Extracted data entries:

※

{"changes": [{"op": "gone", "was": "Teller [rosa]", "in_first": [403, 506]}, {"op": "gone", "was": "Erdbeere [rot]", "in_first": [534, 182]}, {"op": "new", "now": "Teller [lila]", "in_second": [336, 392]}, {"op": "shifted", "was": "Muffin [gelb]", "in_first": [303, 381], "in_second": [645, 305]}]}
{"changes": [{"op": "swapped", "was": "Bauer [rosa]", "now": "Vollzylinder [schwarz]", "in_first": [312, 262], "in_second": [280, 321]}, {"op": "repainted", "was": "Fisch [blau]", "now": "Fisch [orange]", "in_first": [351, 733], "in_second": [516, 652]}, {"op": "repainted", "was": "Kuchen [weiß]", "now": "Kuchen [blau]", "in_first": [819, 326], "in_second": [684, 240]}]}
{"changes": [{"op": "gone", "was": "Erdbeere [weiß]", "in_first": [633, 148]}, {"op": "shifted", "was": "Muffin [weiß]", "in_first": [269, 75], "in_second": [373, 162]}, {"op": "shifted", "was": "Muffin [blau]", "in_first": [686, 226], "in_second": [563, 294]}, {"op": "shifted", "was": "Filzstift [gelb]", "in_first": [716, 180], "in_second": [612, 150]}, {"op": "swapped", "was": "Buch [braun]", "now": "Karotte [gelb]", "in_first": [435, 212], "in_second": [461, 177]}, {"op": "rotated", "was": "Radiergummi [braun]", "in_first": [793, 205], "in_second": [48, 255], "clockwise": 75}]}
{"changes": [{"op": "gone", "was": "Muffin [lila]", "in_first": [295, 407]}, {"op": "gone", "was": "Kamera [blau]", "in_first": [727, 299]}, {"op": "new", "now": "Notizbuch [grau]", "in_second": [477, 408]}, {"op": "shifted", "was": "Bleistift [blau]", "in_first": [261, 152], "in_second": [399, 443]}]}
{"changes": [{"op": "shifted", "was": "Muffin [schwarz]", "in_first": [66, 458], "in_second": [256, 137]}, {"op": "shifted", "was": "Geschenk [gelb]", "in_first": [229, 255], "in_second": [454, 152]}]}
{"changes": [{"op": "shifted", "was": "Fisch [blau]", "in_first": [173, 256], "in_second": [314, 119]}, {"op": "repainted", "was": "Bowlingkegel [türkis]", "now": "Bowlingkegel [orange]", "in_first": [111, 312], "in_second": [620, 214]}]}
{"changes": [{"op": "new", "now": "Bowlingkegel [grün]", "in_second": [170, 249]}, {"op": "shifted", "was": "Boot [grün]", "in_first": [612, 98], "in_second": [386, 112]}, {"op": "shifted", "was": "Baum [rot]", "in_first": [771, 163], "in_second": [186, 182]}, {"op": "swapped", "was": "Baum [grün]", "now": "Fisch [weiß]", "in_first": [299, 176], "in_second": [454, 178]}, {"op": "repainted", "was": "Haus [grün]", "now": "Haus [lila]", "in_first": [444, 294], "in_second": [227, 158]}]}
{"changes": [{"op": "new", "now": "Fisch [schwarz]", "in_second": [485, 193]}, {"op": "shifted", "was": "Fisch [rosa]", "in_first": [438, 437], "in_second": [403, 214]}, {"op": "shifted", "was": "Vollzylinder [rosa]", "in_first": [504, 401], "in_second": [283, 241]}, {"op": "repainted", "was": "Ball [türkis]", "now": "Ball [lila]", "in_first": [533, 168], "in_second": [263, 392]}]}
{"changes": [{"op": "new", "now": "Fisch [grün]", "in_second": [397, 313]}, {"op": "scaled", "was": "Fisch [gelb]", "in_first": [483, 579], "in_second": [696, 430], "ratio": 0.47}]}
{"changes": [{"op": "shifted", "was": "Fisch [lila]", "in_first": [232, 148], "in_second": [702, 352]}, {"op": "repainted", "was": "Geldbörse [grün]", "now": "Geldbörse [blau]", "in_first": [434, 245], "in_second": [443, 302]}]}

※

Task to complete:
Copy each line above where the string "gone" occurs.

Exercise answer:
{"changes": [{"op": "gone", "was": "Teller [rosa]", "in_first": [403, 506]}, {"op": "gone", "was": "Erdbeere [rot]", "in_first": [534, 182]}, {"op": "new", "now": "Teller [lila]", "in_second": [336, 392]}, {"op": "shifted", "was": "Muffin [gelb]", "in_first": [303, 381], "in_second": [645, 305]}]}
{"changes": [{"op": "gone", "was": "Erdbeere [weiß]", "in_first": [633, 148]}, {"op": "shifted", "was": "Muffin [weiß]", "in_first": [269, 75], "in_second": [373, 162]}, {"op": "shifted", "was": "Muffin [blau]", "in_first": [686, 226], "in_second": [563, 294]}, {"op": "shifted", "was": "Filzstift [gelb]", "in_first": [716, 180], "in_second": [612, 150]}, {"op": "swapped", "was": "Buch [braun]", "now": "Karotte [gelb]", "in_first": [435, 212], "in_second": [461, 177]}, {"op": "rotated", "was": "Radiergummi [braun]", "in_first": [793, 205], "in_second": [48, 255], "clockwise": 75}]}
{"changes": [{"op": "gone", "was": "Muffin [lila]", "in_first": [295, 407]}, {"op": "gone", "was": "Kamera [blau]", "in_first": [727, 299]}, {"op": "new", "now": "Notizbuch [grau]", "in_second": [477, 408]}, {"op": "shifted", "was": "Bleistift [blau]", "in_first": [261, 152], "in_second": [399, 443]}]}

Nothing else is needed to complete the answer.